PROBLEM STATEMENT → Your task is to reproduce exactly the lines from the line with "lime plate G7" through the end of the records below.

Before-and-after scene images
☆ ☆ ☆ ☆ ☆ ☆ ☆

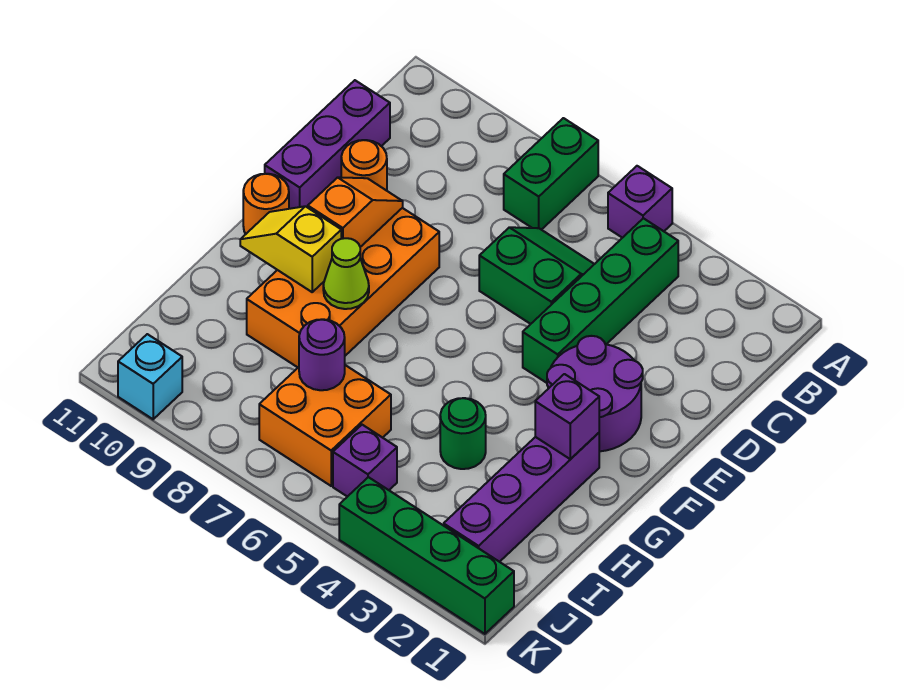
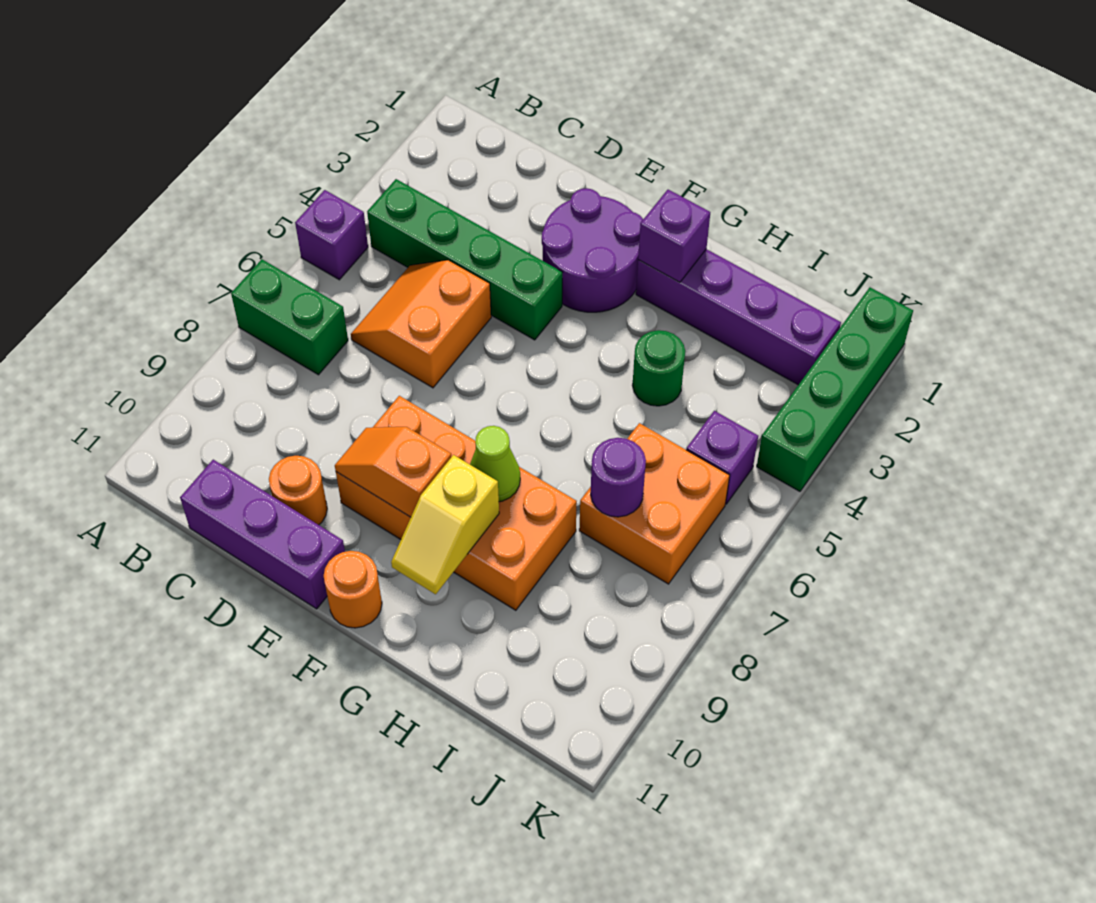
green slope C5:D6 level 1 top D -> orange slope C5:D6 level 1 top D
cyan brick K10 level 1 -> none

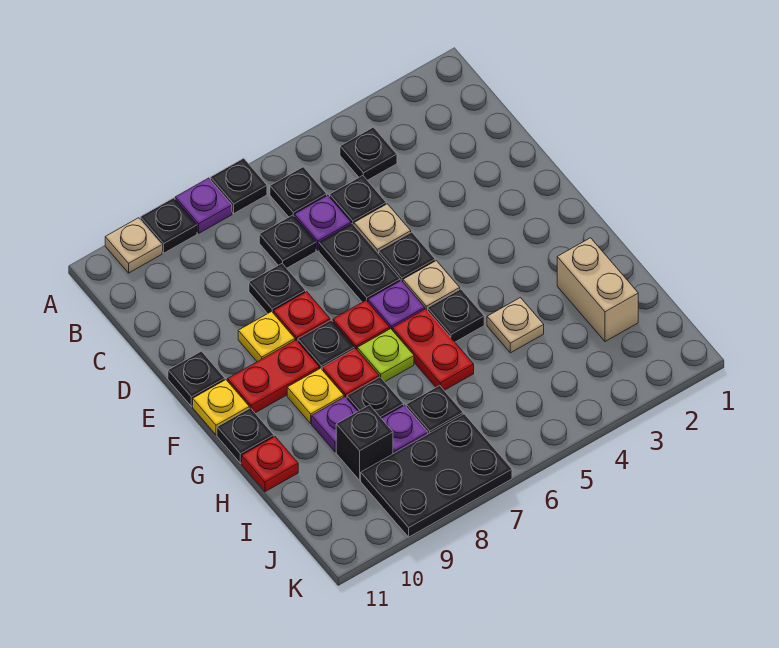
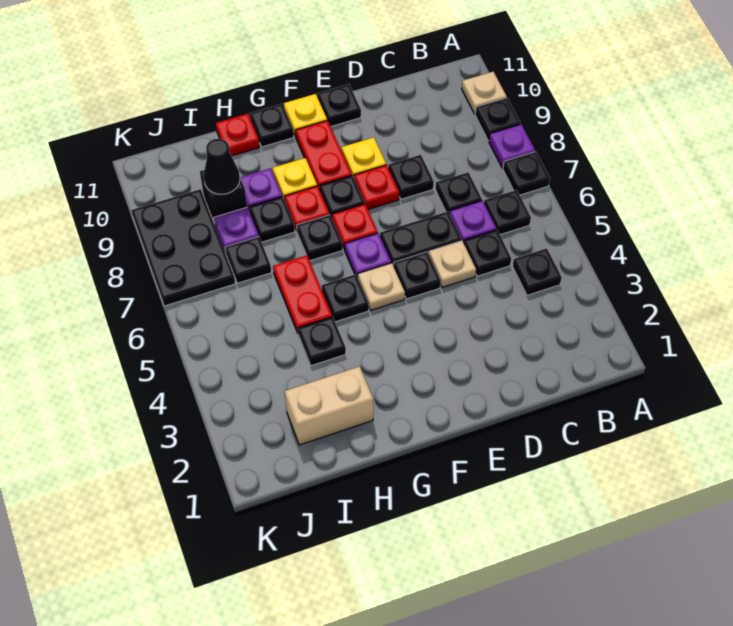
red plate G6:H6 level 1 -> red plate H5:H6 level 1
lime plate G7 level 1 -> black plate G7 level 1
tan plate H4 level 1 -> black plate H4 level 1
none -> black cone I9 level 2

☆ ☆ ☆ ☆ ☆ ☆ ☆

ANSWER SPACE →
lime plate G7 level 1 -> black plate G7 level 1
tan plate H4 level 1 -> black plate H4 level 1
none -> black cone I9 level 2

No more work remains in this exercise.